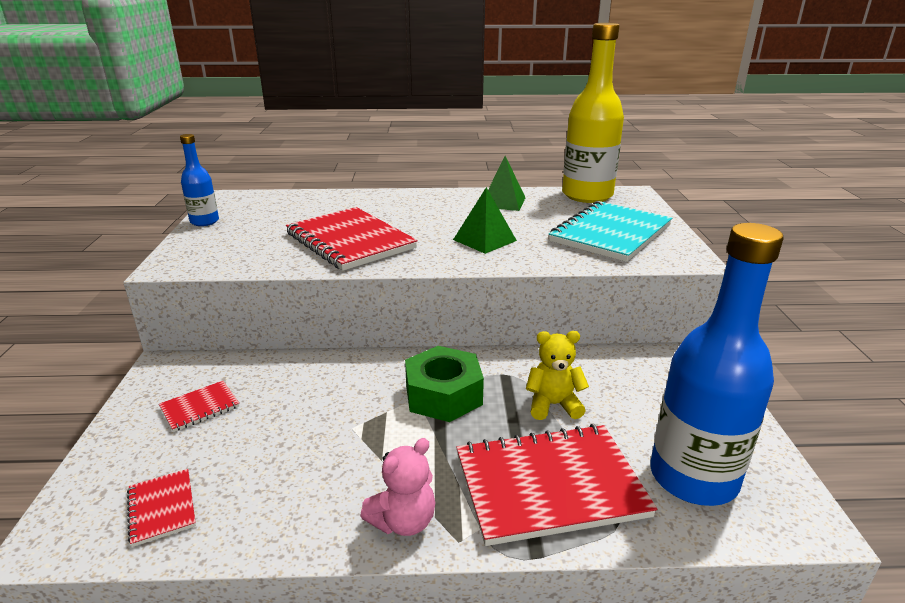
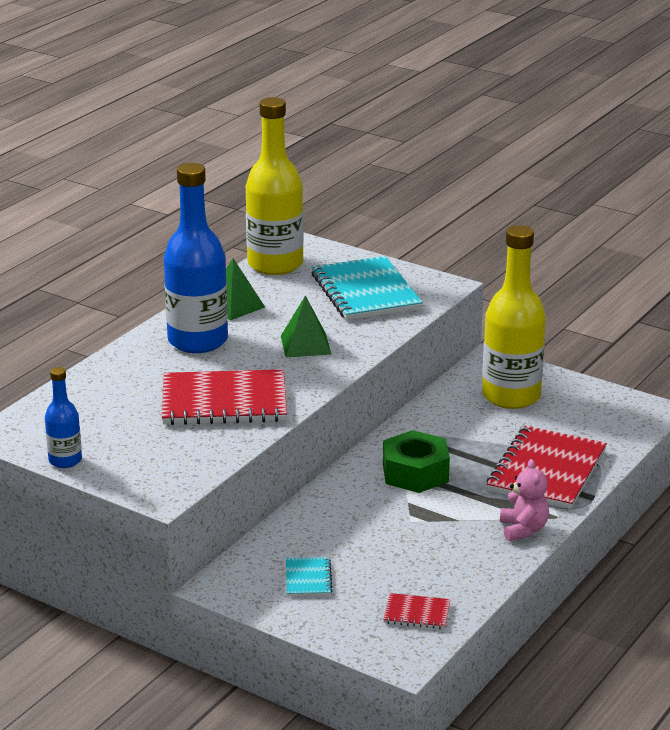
camera: 55 degrees left, 0 degrees up
(200, 407) = (308, 578): red notebook -> turquoise notebook
(553, 405) = (476, 437): yellow teddy bear -> none
(657, 396) = (511, 396): none -> yellow bottle
(693, 477) = (590, 423): blue bottle -> blue bottle (198, 341)

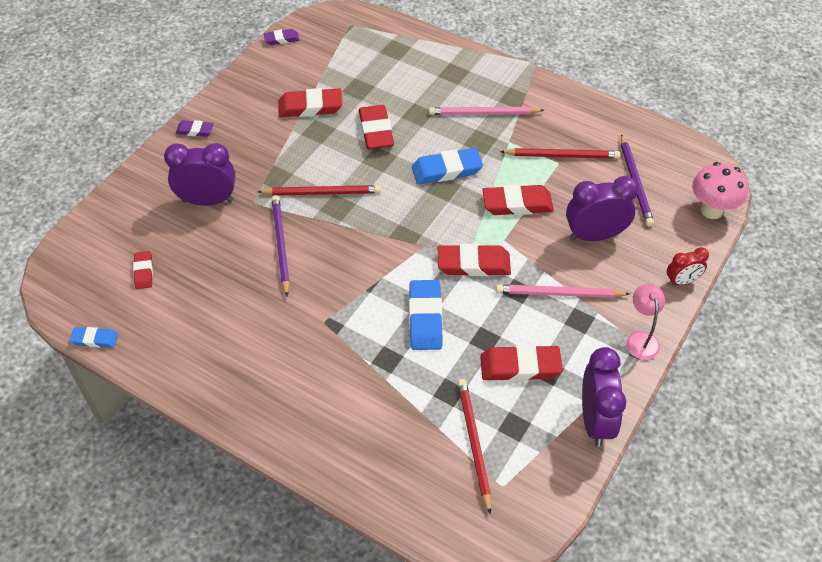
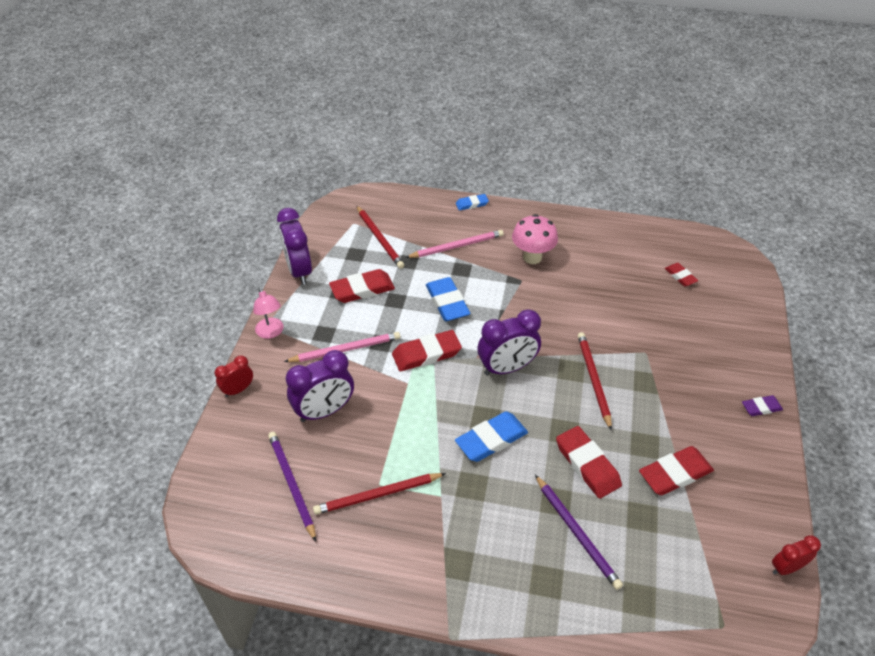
camera: 160 degrees right, 5 degrees down
(95, 339) = (669, 229): blue eraser -> blue eraser (472, 204)
(208, 201) = (684, 343): purple clock -> purple clock (507, 368)
(280, 245) = (594, 324): purple pencil -> purple pencil (577, 533)
(281, 39) = (786, 567): purple eraser -> red clock
(322, 193) = (593, 379): red pencil -> red pencil turned 105 degrees clockwise
(483, 113) = (484, 527): pink pencil -> pink pencil (457, 246)
(517, 204) = (407, 422): red eraser -> none
(711, 210) = (208, 474): pink mushroom -> pink mushroom (532, 257)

» **What to produce**: What is needed is a copy of every line above in which "none" appears.

» **Solution**:
(553, 405) = (476, 437): yellow teddy bear -> none
(657, 396) = (511, 396): none -> yellow bottle
(517, 204) = (407, 422): red eraser -> none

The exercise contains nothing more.